Gather all lines from the material that contain "grey".

- **Supplied data**:
====
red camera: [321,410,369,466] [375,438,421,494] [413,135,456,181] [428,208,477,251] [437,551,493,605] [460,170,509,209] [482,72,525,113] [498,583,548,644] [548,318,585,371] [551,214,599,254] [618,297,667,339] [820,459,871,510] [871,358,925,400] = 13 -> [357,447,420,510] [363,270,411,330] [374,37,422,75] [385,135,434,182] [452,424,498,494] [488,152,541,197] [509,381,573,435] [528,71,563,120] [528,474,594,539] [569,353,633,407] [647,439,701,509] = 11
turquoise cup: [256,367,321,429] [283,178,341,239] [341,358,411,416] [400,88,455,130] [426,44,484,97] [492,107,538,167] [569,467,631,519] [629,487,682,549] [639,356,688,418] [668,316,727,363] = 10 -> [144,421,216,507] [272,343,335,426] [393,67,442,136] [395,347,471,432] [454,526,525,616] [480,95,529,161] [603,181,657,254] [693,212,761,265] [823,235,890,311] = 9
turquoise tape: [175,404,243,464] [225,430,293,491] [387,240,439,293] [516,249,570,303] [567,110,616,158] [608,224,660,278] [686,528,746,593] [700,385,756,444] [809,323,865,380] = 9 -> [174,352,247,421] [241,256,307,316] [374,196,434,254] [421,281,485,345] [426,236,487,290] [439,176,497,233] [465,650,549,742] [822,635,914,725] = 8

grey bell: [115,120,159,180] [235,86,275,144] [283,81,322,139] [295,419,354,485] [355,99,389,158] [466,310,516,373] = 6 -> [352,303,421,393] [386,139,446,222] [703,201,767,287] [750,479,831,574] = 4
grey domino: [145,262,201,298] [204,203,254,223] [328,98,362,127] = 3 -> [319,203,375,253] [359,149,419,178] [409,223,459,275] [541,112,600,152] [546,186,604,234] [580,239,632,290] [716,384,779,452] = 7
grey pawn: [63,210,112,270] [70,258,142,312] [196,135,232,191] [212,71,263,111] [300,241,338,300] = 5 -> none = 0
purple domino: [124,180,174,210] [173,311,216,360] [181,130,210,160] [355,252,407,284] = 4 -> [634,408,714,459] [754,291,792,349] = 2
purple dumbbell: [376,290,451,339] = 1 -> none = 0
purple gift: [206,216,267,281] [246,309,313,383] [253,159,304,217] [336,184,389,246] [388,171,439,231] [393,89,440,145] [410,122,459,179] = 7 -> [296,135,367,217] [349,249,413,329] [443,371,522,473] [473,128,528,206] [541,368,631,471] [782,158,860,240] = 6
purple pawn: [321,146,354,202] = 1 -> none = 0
====
- **Answer for this exercise**:
grey bell: [115,120,159,180] [235,86,275,144] [283,81,322,139] [295,419,354,485] [355,99,389,158] [466,310,516,373] = 6 -> [352,303,421,393] [386,139,446,222] [703,201,767,287] [750,479,831,574] = 4
grey domino: [145,262,201,298] [204,203,254,223] [328,98,362,127] = 3 -> [319,203,375,253] [359,149,419,178] [409,223,459,275] [541,112,600,152] [546,186,604,234] [580,239,632,290] [716,384,779,452] = 7
grey pawn: [63,210,112,270] [70,258,142,312] [196,135,232,191] [212,71,263,111] [300,241,338,300] = 5 -> none = 0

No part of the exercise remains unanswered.